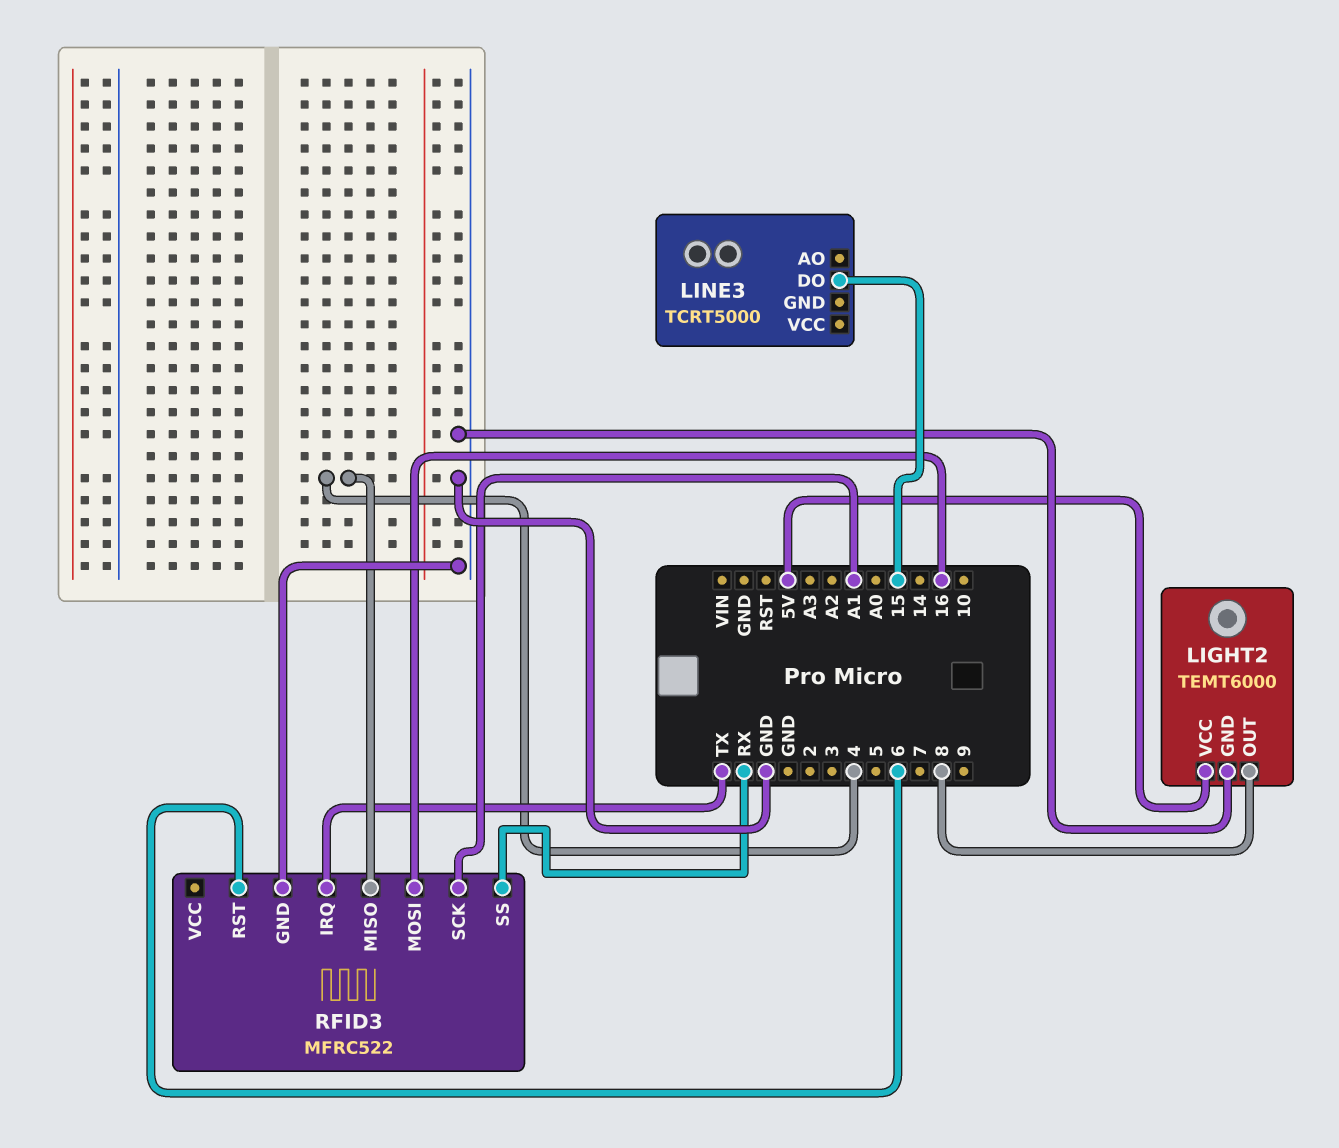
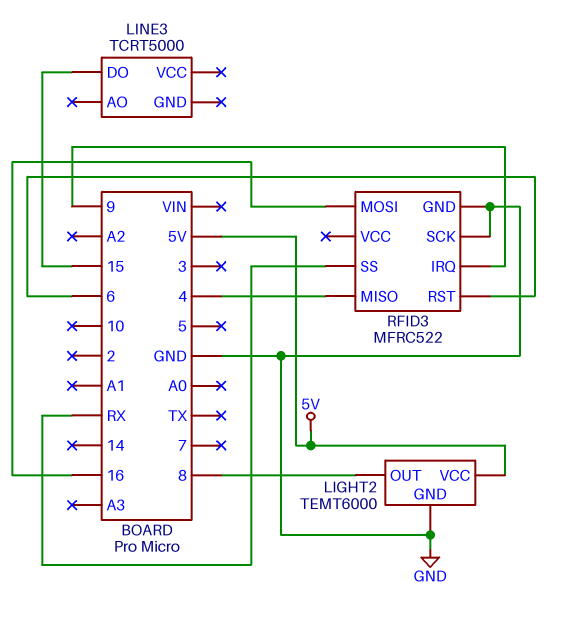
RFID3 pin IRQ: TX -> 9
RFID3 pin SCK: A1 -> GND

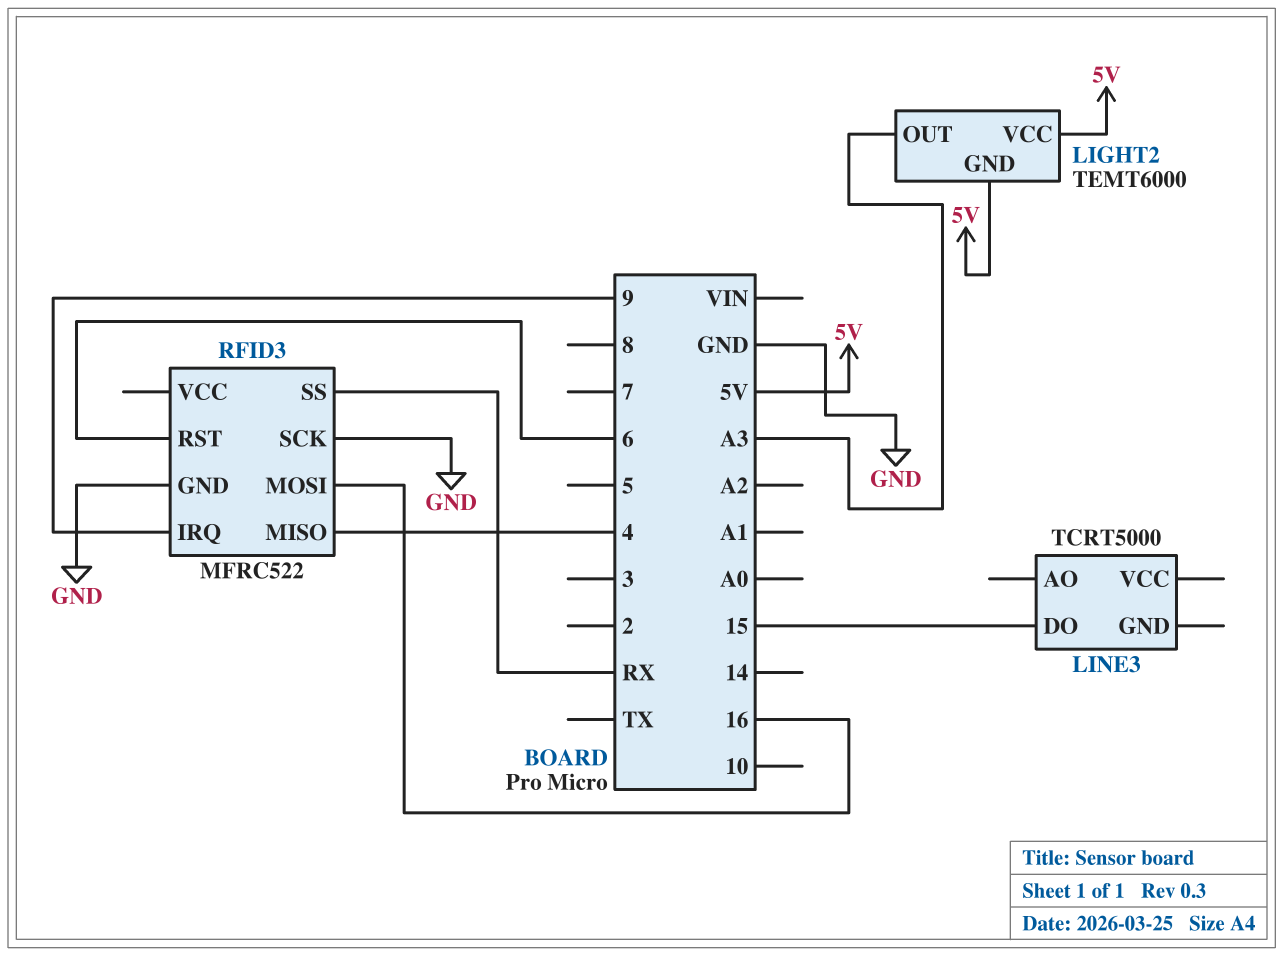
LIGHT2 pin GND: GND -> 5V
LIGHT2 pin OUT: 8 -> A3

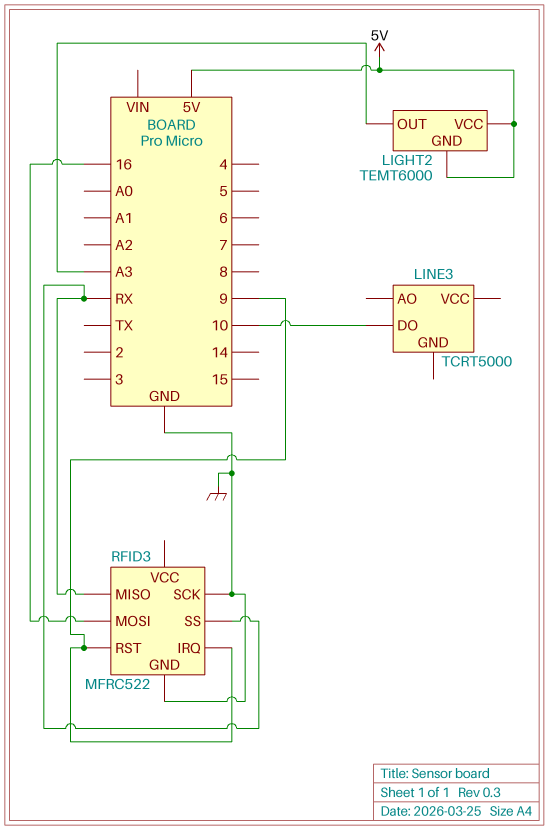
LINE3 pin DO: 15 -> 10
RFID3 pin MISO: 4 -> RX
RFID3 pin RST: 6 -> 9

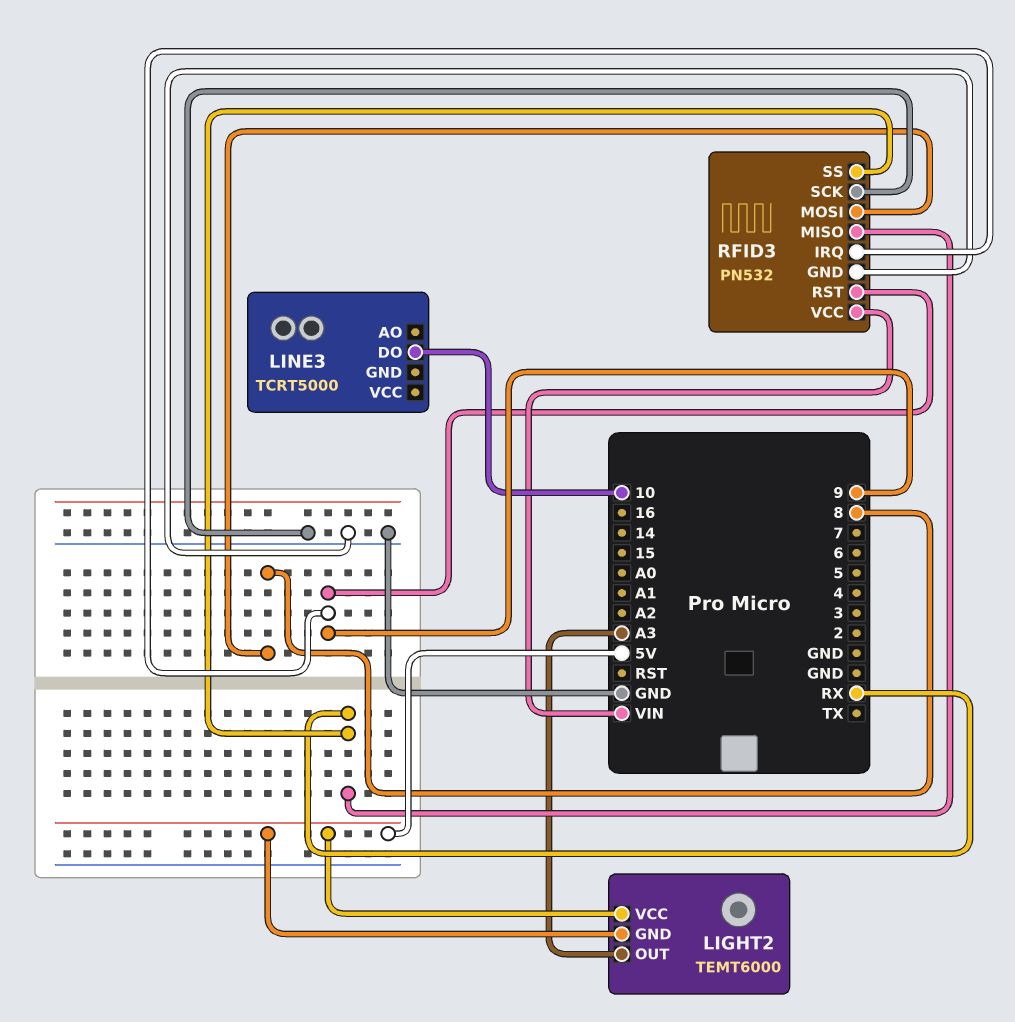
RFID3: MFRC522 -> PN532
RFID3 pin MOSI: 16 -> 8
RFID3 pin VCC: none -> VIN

====

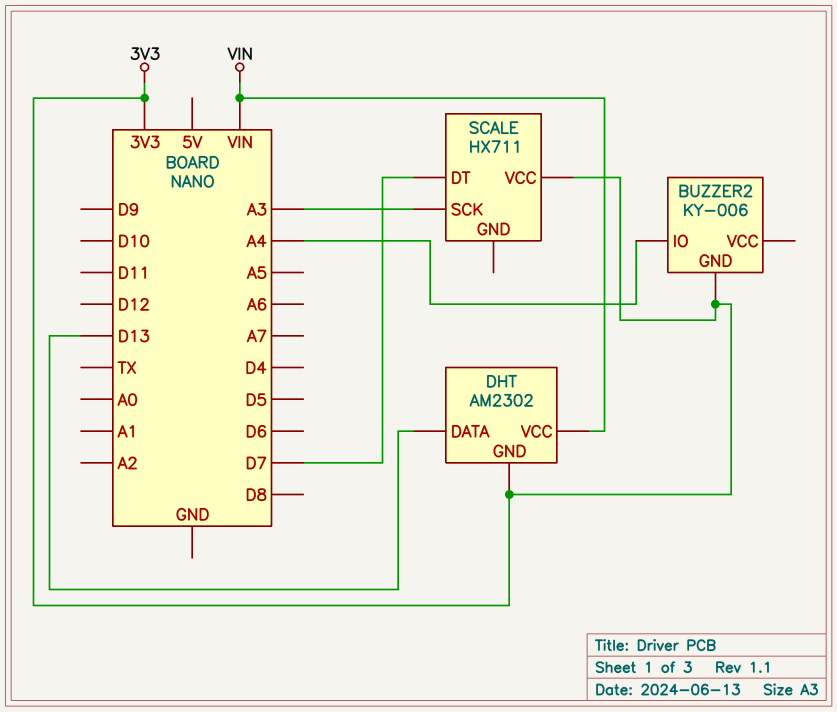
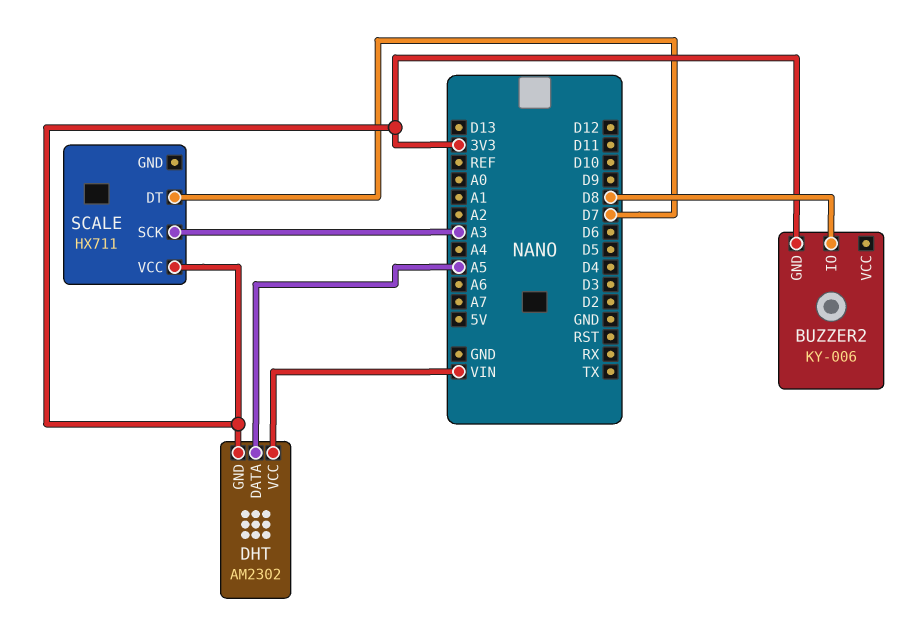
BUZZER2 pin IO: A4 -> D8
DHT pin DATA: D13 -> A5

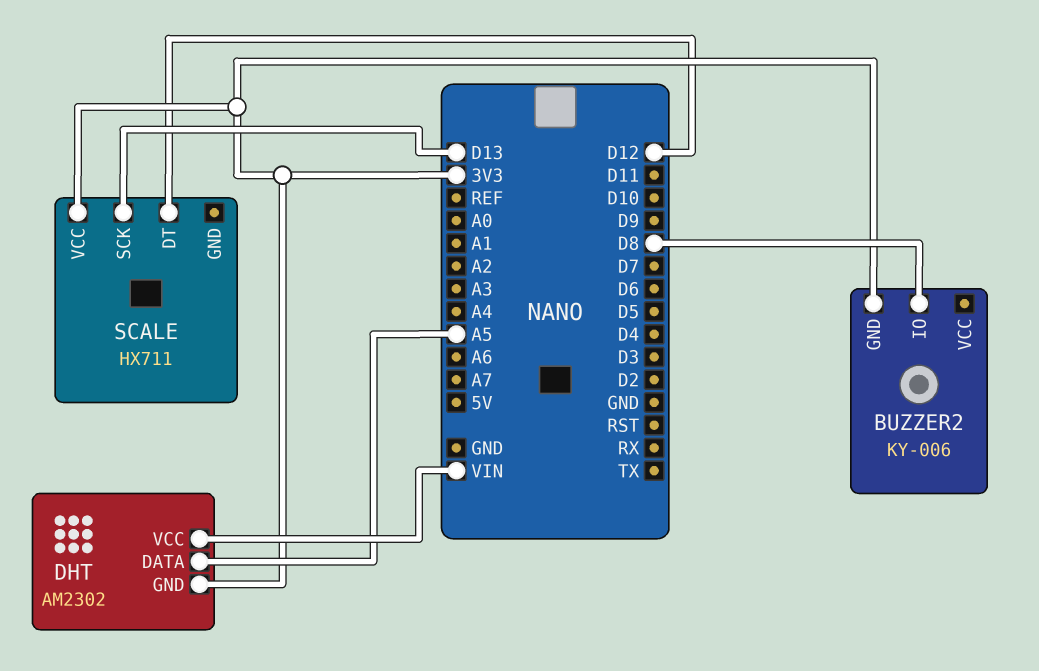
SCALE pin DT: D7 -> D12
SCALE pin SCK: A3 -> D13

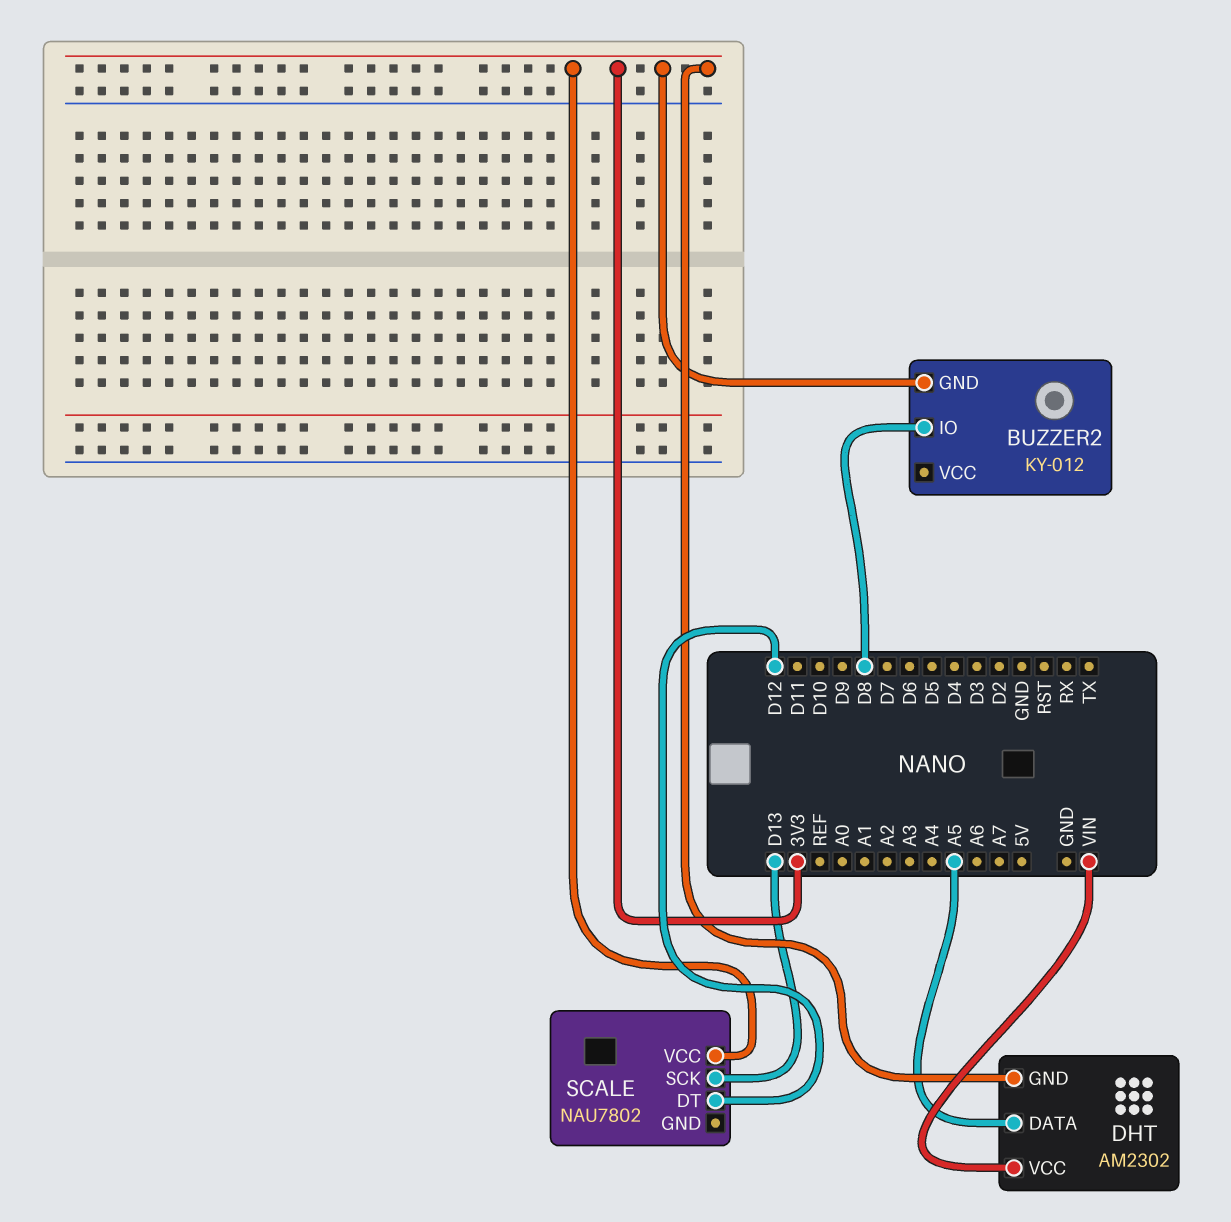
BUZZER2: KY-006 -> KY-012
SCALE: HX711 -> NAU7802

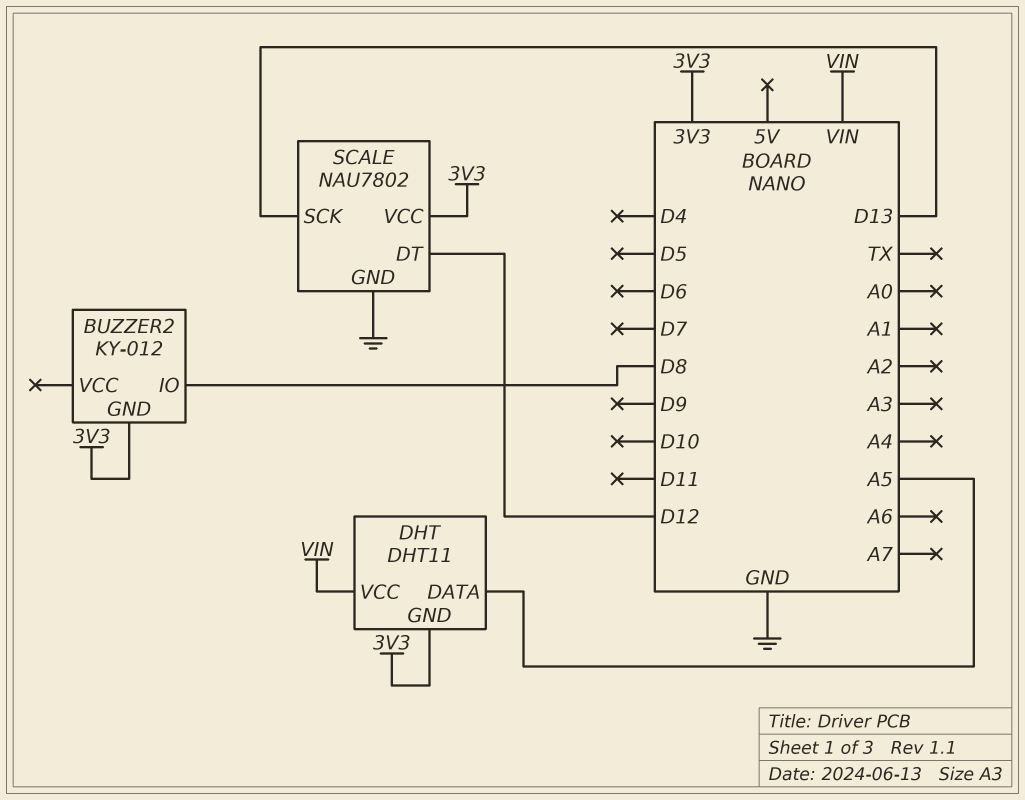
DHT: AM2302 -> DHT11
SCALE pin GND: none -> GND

====

* [Assignment]
Could you repeat, exactly, only the lines above starting at the one that has "LIGHT2 pin OUT: 8 -> A3" and stopping after the one that has "RFID3 pin VCC: none -> VIN", without the pictures?

* [Solution to this problem]
LIGHT2 pin OUT: 8 -> A3

LINE3 pin DO: 15 -> 10
RFID3 pin MISO: 4 -> RX
RFID3 pin RST: 6 -> 9

RFID3: MFRC522 -> PN532
RFID3 pin MOSI: 16 -> 8
RFID3 pin VCC: none -> VIN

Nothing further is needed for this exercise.